§ WHAT THE EXERCISE ASKS: Only the final stretch of lines is needed: output exactly the line containing "(518, 423) = (321, 444): none" and all lines following it in the listing below.

§ DATA EXCERPT:
-.-.-

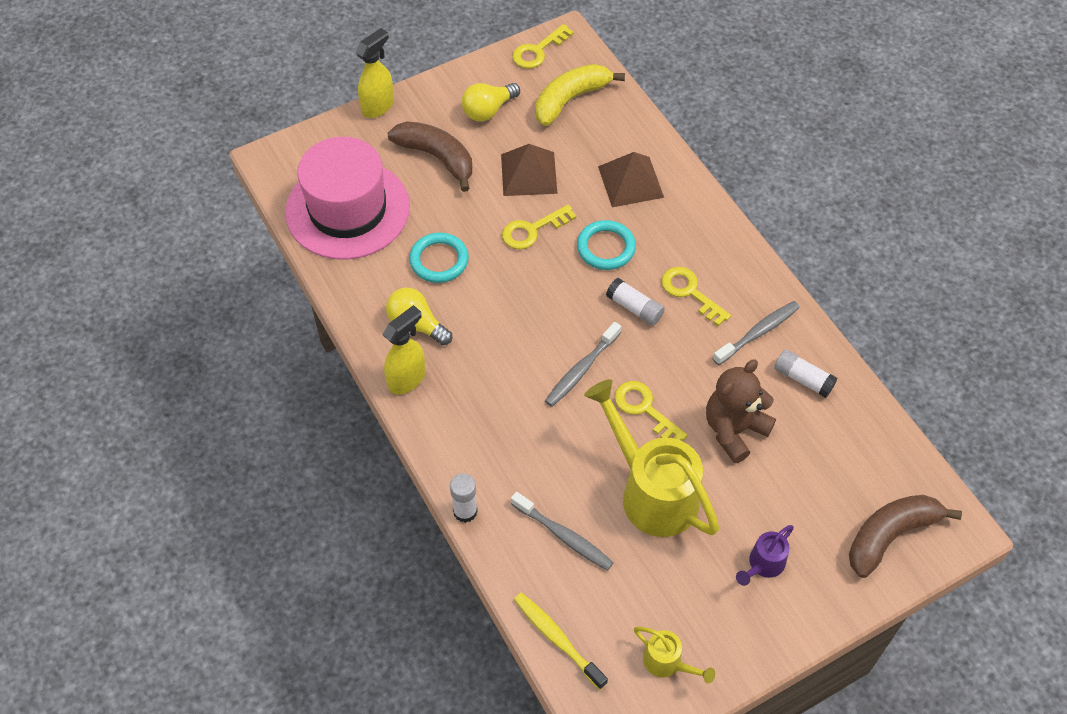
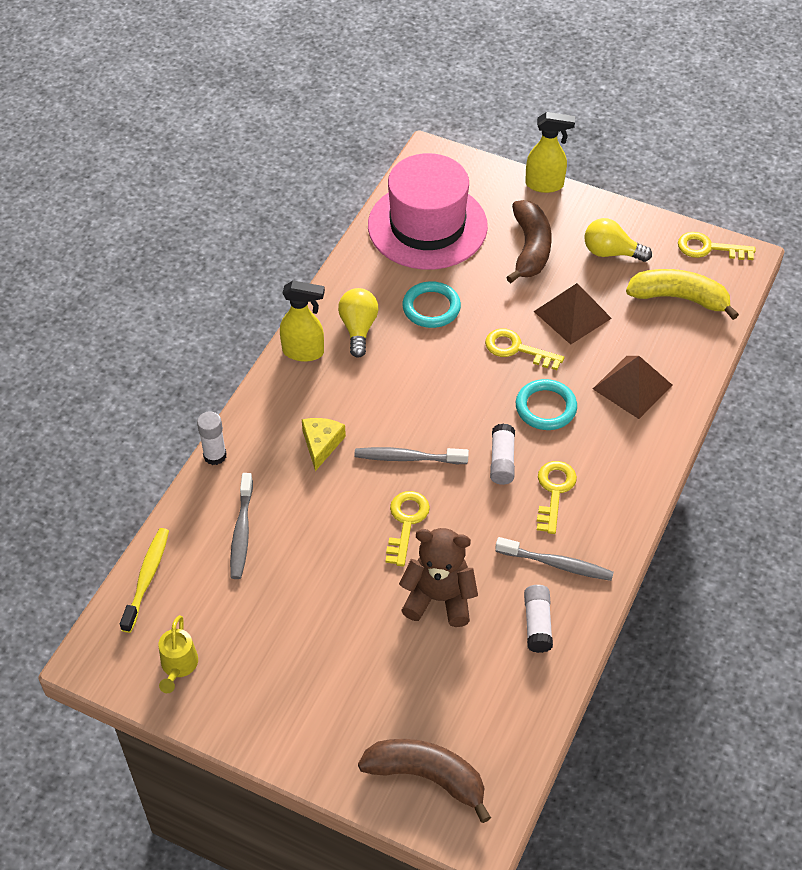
camera: 55 degrees right, 5 degrees down
(518, 423) = (321, 444): none -> yellow cheese
(652, 491) = (330, 570): yellow watering can -> none
(763, 564) = (321, 690): purple watering can -> none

-.-.-

§ TASK RESULT:
(518, 423) = (321, 444): none -> yellow cheese
(652, 491) = (330, 570): yellow watering can -> none
(763, 564) = (321, 690): purple watering can -> none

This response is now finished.